Provided records ->
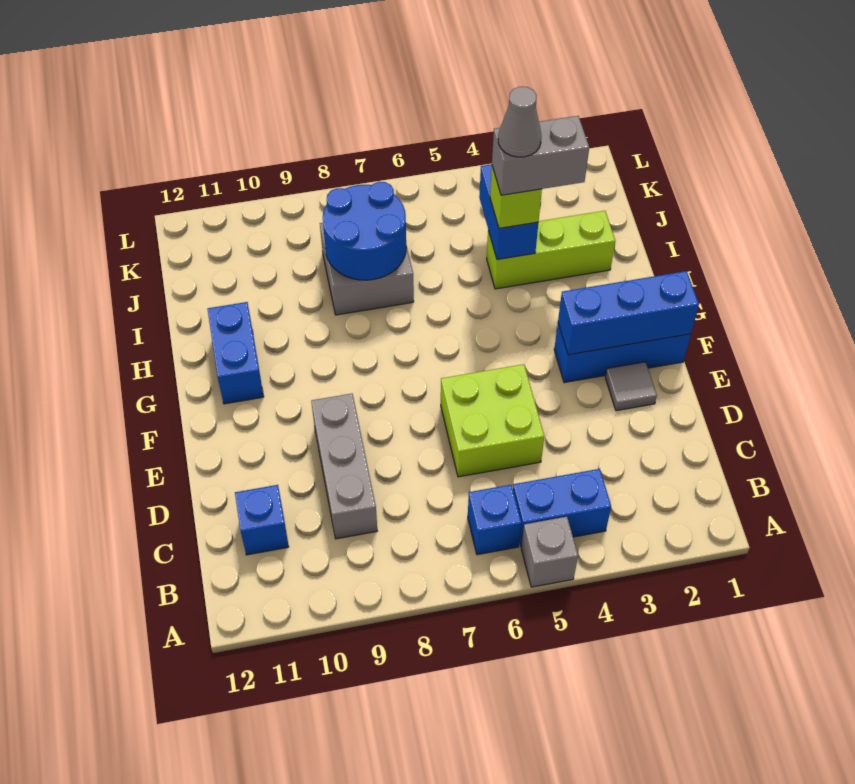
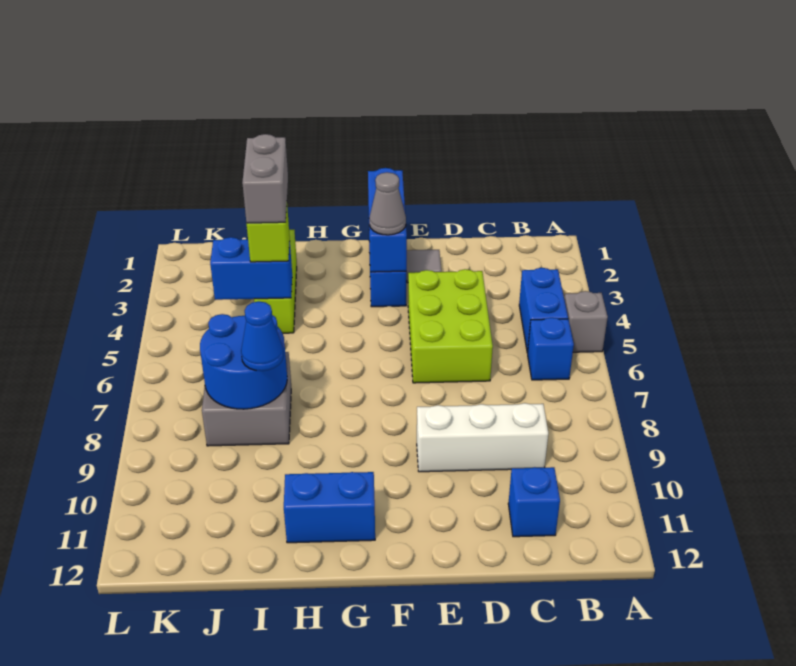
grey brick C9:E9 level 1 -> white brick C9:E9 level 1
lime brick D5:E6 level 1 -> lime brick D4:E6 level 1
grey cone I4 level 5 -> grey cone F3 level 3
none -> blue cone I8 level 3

==

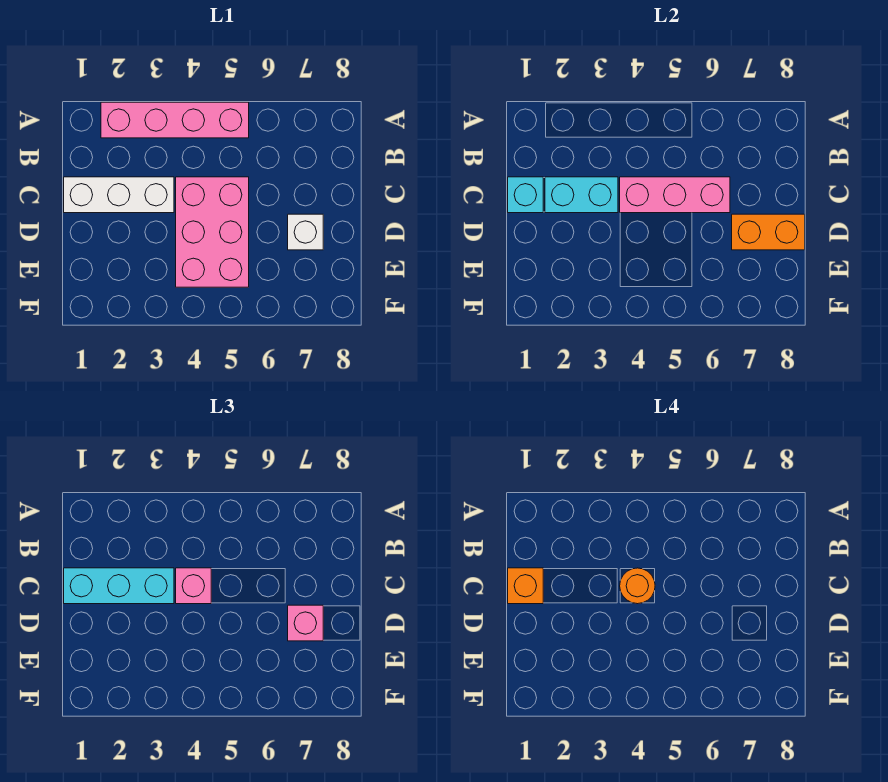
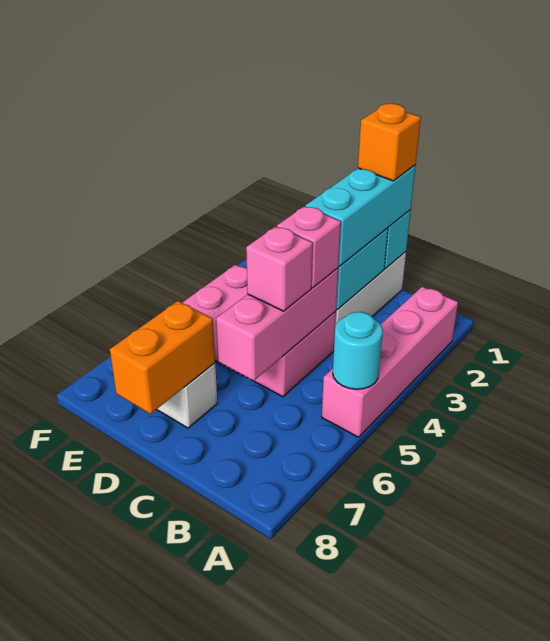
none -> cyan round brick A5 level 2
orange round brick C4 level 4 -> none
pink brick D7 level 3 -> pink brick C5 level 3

Problem -> In the entries above, find the line with "grey cone I4 level 5 -> grey cone F3 level 3" and the line with "none -> blue cone I8 level 3", then set down exactly those two and every line between them, nothing else.

Exercise answer ->
grey cone I4 level 5 -> grey cone F3 level 3
none -> blue cone I8 level 3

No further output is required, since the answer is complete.